Task to carry out =
Type the records that follow again exactly as written, but drop the pictures.

Data records =
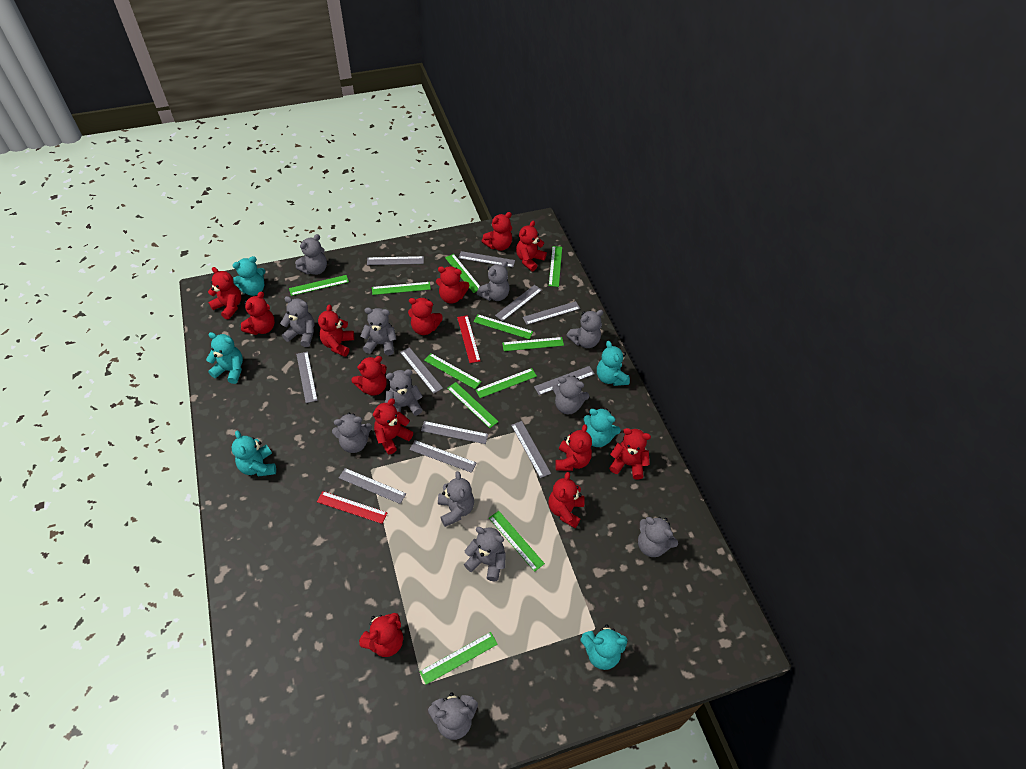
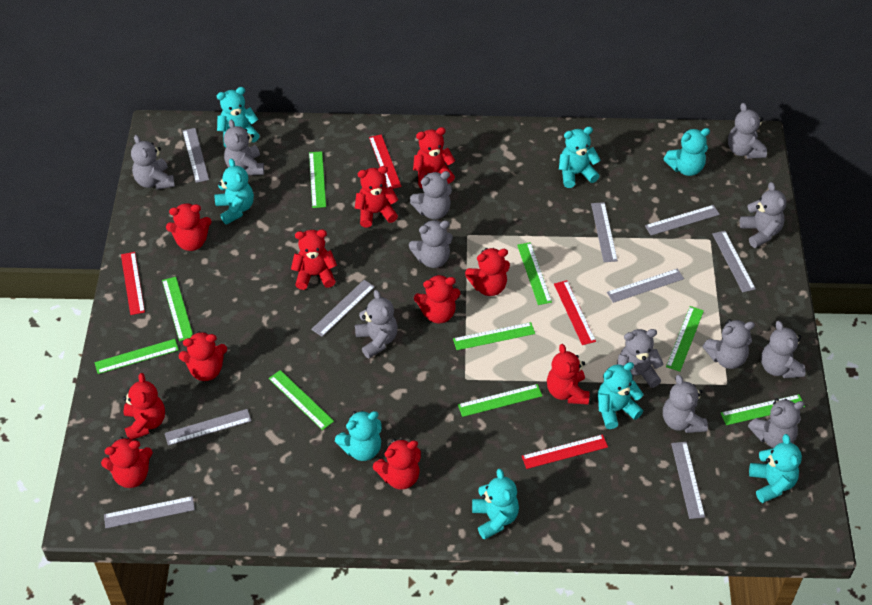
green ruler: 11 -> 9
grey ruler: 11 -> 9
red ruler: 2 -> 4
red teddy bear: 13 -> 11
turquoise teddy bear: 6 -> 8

Finished exercise =
green ruler: 11 -> 9
grey ruler: 11 -> 9
red ruler: 2 -> 4
red teddy bear: 13 -> 11
turquoise teddy bear: 6 -> 8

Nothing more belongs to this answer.